PROBLEM
Every line in the records below with the string "brown" needs to be copied out.

--- MATERIAL TO PROCESS ---

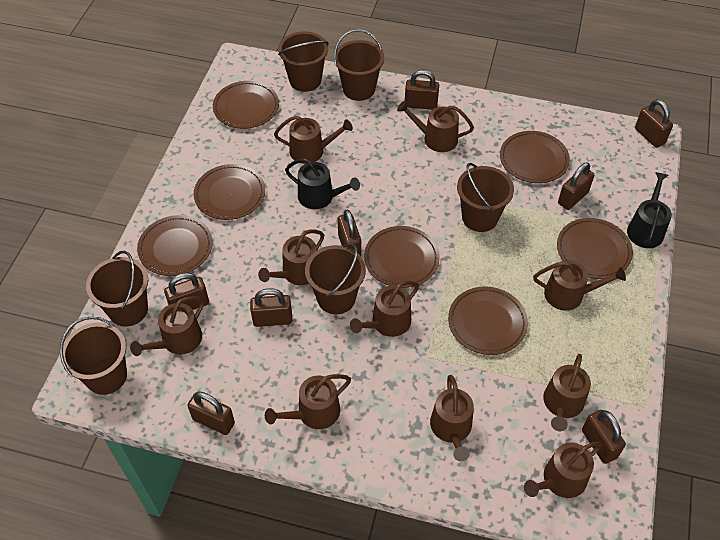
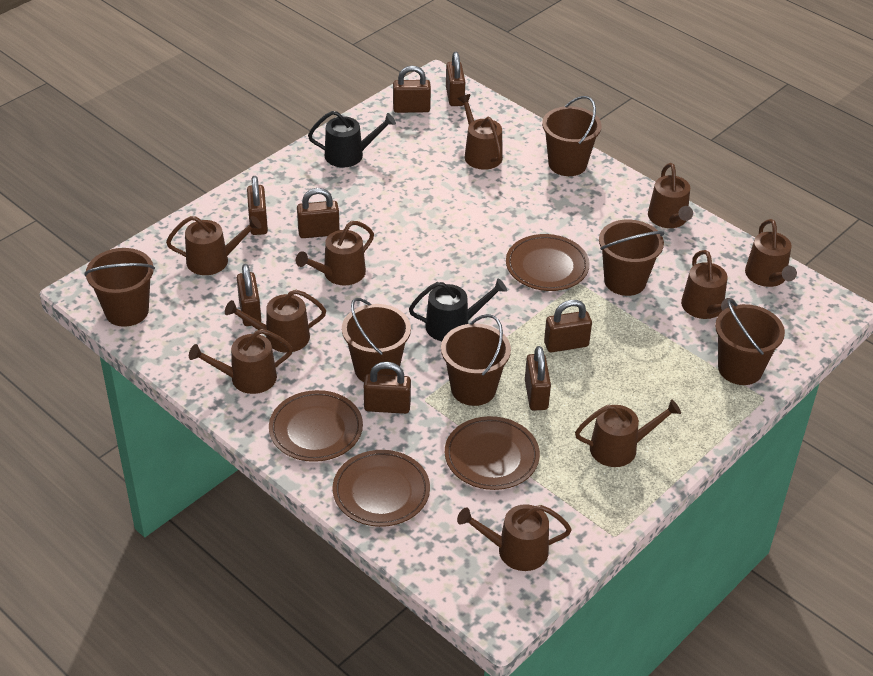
brown plate: [137,215,213,276] [194,164,265,220] [213,81,279,129] [364,226,440,288] [448,286,528,355] [500,131,570,183] [557,218,633,279] = 7 -> [269,390,363,462] [333,450,430,527] [445,416,540,490] [506,234,590,291] = 4

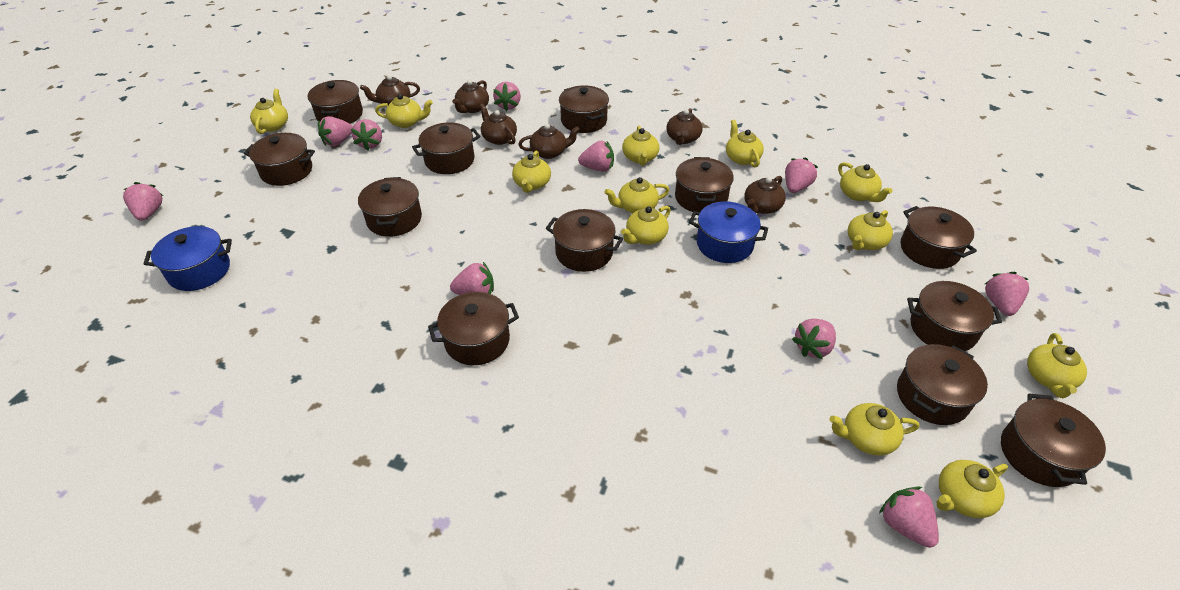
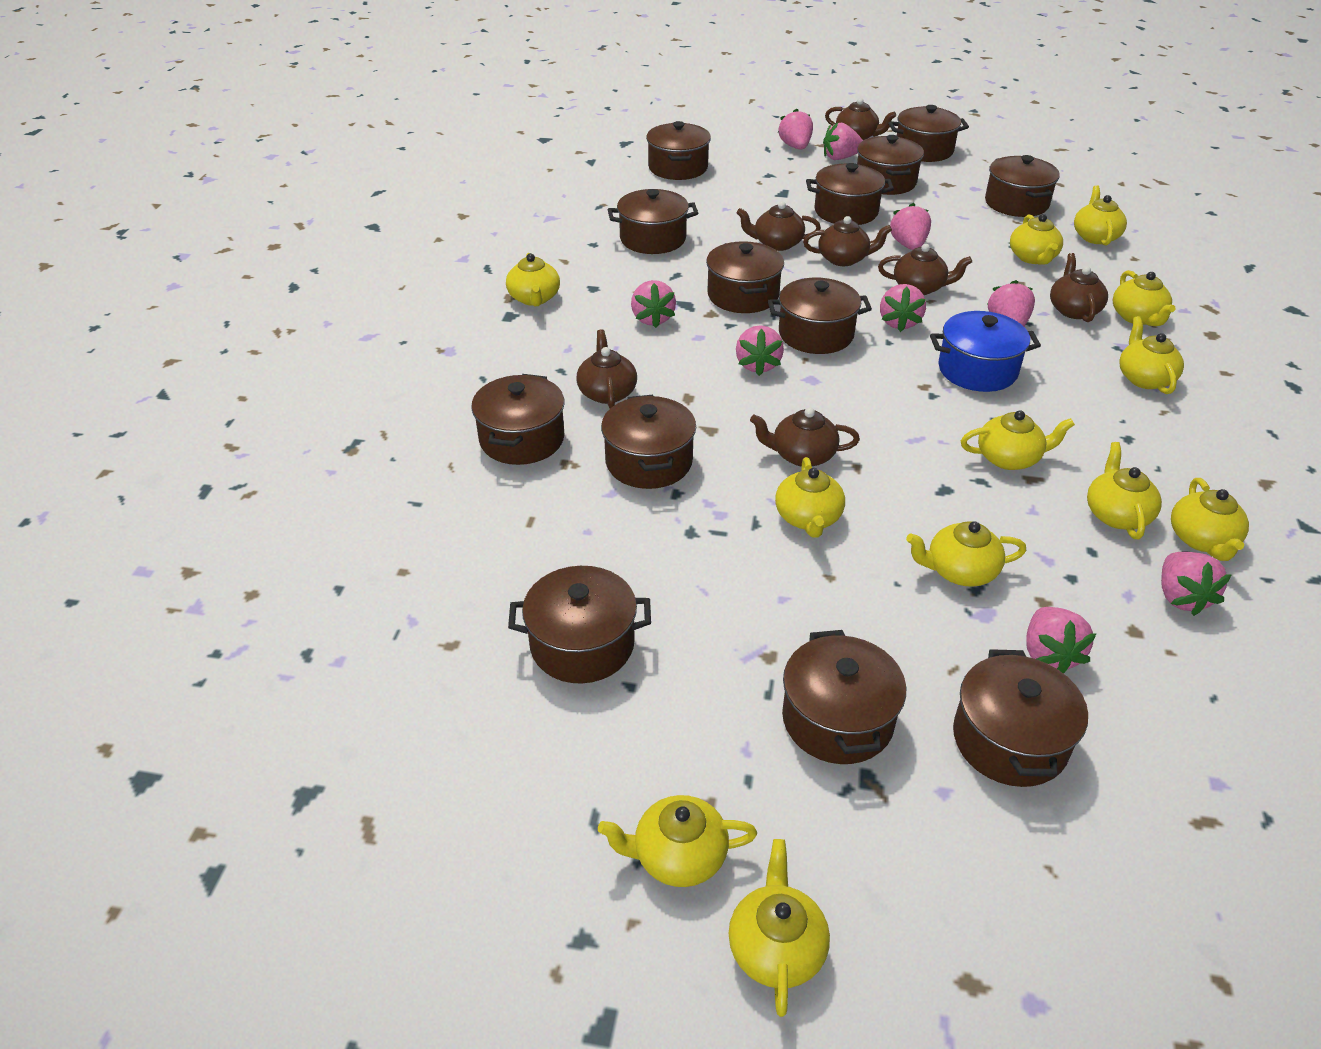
blue pot: [144,226,232,291] [689,201,768,263] = 2 -> [930,311,1041,392] = 1
brown pot: [244,133,315,186] [308,80,363,124] [358,177,422,237] [412,122,480,174] [428,292,519,365] [546,209,623,272] [559,85,609,133] [675,157,734,212] [897,344,988,425] [900,206,977,269] [907,281,1002,351] [1001,393,1106,487] = 12 -> [471,374,565,465] [508,566,651,683] [601,395,696,489] [608,189,698,254] [646,121,711,180] [706,241,784,313] [768,278,872,354] [782,630,906,764] [806,163,894,225] [857,135,924,195] [888,105,969,162] [953,649,1088,787] [985,155,1060,217] = 13
brown teapot: [360,75,420,107] [452,80,489,113] [479,104,517,145] [518,124,580,159] [666,108,703,145] [744,176,786,214] = 6 -> [576,329,637,408] [736,201,821,251] [750,408,860,467] [803,216,892,266] [825,98,896,140] [878,244,972,295] [1050,253,1108,322] = 7
pink strawberry: [123,182,163,221] [318,116,353,146] [351,119,382,151] [450,262,494,295] [493,82,521,111] [578,141,614,172] [785,157,818,193] [792,319,836,359] [879,486,939,548] [985,272,1029,316] = 10 -> [631,280,676,328] [736,325,784,376] [778,109,813,150] [823,123,863,160] [880,284,926,332] [890,203,931,250] [987,280,1035,326] [1026,607,1096,673] [1161,552,1231,616] = 9

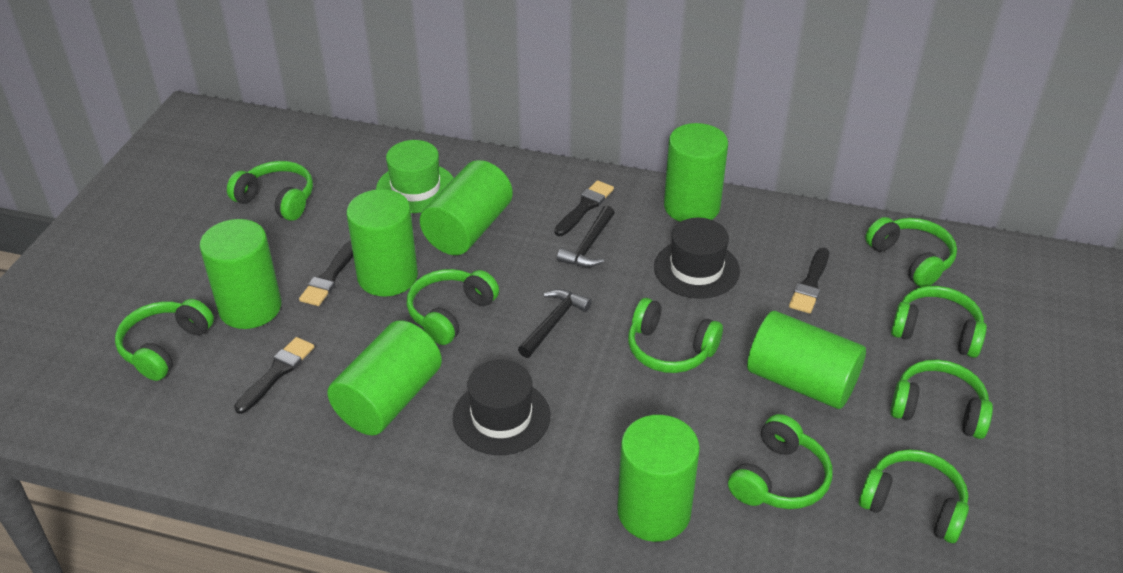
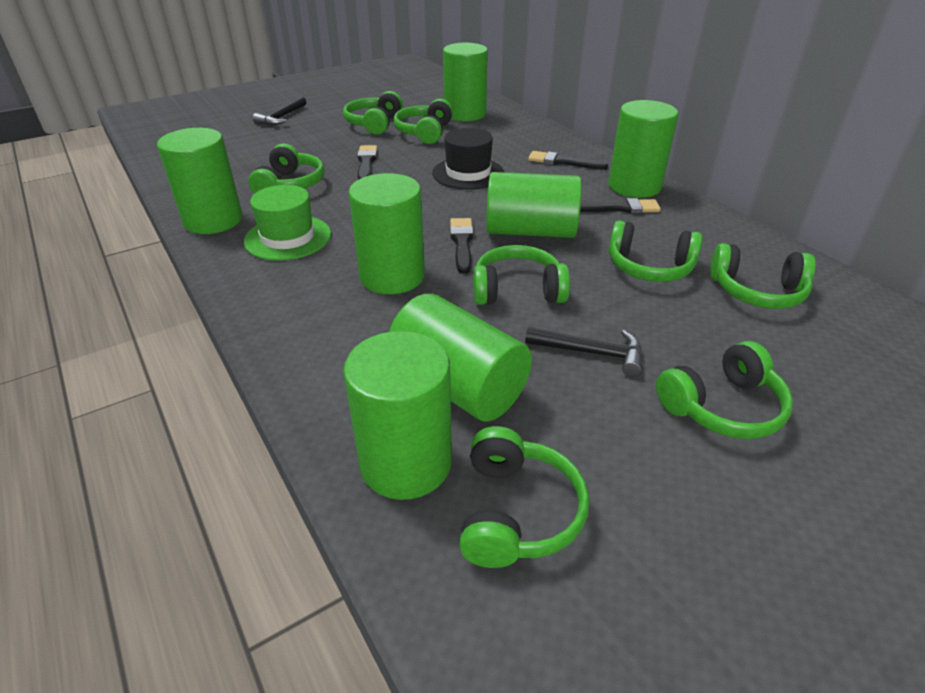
black hat: [453,360,550,455] [654,218,740,299] = 2 -> [432,128,504,190] = 1
green headphones: [115,299,214,381] [227,161,313,221] [407,269,499,345] [628,298,723,373] [728,414,832,509] [859,449,969,543] [865,217,957,287] [890,360,993,439] [891,286,987,358] = 9 -> [249,144,325,194] [343,91,403,135] [393,99,453,144] [459,426,590,568] [473,245,570,305] [609,220,702,282] [656,341,793,439] [710,243,815,309] = 8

---

RESULT OF THE TASK
brown plate: [137,215,213,276] [194,164,265,220] [213,81,279,129] [364,226,440,288] [448,286,528,355] [500,131,570,183] [557,218,633,279] = 7 -> [269,390,363,462] [333,450,430,527] [445,416,540,490] [506,234,590,291] = 4
brown pot: [244,133,315,186] [308,80,363,124] [358,177,422,237] [412,122,480,174] [428,292,519,365] [546,209,623,272] [559,85,609,133] [675,157,734,212] [897,344,988,425] [900,206,977,269] [907,281,1002,351] [1001,393,1106,487] = 12 -> [471,374,565,465] [508,566,651,683] [601,395,696,489] [608,189,698,254] [646,121,711,180] [706,241,784,313] [768,278,872,354] [782,630,906,764] [806,163,894,225] [857,135,924,195] [888,105,969,162] [953,649,1088,787] [985,155,1060,217] = 13
brown teapot: [360,75,420,107] [452,80,489,113] [479,104,517,145] [518,124,580,159] [666,108,703,145] [744,176,786,214] = 6 -> [576,329,637,408] [736,201,821,251] [750,408,860,467] [803,216,892,266] [825,98,896,140] [878,244,972,295] [1050,253,1108,322] = 7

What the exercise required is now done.